• **Problem to solve**
Print, in exact form, the lines below from the one containing "purple teddy bear: 4 -> 3" through the one containing "black soap dispenser: 1 -> 0", and omit all others.

• **Data for this exercise**
--------------------------------

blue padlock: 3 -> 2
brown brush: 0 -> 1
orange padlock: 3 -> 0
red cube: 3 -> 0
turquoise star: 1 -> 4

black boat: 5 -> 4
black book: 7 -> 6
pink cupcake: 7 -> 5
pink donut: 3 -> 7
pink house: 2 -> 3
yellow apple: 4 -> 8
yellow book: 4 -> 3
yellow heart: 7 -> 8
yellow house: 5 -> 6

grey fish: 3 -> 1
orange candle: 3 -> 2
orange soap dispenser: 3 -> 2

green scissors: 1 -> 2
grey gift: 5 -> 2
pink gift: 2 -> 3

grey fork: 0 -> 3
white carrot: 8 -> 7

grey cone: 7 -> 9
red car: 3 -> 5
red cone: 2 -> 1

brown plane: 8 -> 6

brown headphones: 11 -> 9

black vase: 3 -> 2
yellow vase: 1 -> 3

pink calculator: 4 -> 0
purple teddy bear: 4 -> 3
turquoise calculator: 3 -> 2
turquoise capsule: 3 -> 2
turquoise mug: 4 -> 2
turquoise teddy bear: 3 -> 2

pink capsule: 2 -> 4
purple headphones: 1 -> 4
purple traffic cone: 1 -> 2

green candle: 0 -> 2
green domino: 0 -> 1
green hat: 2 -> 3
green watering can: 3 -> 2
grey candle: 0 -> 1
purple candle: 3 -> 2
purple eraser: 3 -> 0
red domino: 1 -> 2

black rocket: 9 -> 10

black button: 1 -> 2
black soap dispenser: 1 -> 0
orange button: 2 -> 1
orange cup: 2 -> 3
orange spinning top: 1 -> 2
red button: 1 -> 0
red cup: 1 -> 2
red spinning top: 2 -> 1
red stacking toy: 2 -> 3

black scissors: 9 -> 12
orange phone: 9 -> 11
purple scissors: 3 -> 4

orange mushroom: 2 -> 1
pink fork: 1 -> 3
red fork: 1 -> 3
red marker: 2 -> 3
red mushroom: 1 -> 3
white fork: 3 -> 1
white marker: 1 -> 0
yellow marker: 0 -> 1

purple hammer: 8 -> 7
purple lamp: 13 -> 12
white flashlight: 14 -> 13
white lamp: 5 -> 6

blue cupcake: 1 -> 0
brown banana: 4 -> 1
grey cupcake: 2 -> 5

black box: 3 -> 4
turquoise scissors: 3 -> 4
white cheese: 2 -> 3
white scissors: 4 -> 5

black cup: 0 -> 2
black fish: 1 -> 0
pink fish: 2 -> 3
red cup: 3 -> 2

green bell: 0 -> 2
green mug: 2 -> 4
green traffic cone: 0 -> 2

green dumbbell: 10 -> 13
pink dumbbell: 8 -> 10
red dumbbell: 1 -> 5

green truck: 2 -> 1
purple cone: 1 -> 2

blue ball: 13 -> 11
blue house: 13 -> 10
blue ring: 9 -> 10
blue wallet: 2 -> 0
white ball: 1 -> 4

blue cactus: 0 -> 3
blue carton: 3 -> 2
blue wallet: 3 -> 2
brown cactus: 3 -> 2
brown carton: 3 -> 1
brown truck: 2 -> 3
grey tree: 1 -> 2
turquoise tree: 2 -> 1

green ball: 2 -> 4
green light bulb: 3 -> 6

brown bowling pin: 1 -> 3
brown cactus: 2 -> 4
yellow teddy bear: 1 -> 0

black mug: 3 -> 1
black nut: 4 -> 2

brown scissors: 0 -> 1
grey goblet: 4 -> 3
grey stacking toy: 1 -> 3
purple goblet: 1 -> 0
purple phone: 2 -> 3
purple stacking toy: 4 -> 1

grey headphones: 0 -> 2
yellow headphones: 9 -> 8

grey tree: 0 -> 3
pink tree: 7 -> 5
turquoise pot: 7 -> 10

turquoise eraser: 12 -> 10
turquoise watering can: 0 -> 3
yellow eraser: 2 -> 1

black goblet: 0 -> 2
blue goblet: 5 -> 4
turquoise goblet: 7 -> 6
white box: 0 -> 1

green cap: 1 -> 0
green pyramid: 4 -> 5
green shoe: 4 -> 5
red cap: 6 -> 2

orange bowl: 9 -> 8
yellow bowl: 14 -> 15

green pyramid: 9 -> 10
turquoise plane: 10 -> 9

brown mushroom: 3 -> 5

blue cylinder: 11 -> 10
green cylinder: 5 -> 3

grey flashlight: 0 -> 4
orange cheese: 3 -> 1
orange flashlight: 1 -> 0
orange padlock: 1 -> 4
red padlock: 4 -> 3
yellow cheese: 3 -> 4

--------------------------------

• **Result of this task**
purple teddy bear: 4 -> 3
turquoise calculator: 3 -> 2
turquoise capsule: 3 -> 2
turquoise mug: 4 -> 2
turquoise teddy bear: 3 -> 2

pink capsule: 2 -> 4
purple headphones: 1 -> 4
purple traffic cone: 1 -> 2

green candle: 0 -> 2
green domino: 0 -> 1
green hat: 2 -> 3
green watering can: 3 -> 2
grey candle: 0 -> 1
purple candle: 3 -> 2
purple eraser: 3 -> 0
red domino: 1 -> 2

black rocket: 9 -> 10

black button: 1 -> 2
black soap dispenser: 1 -> 0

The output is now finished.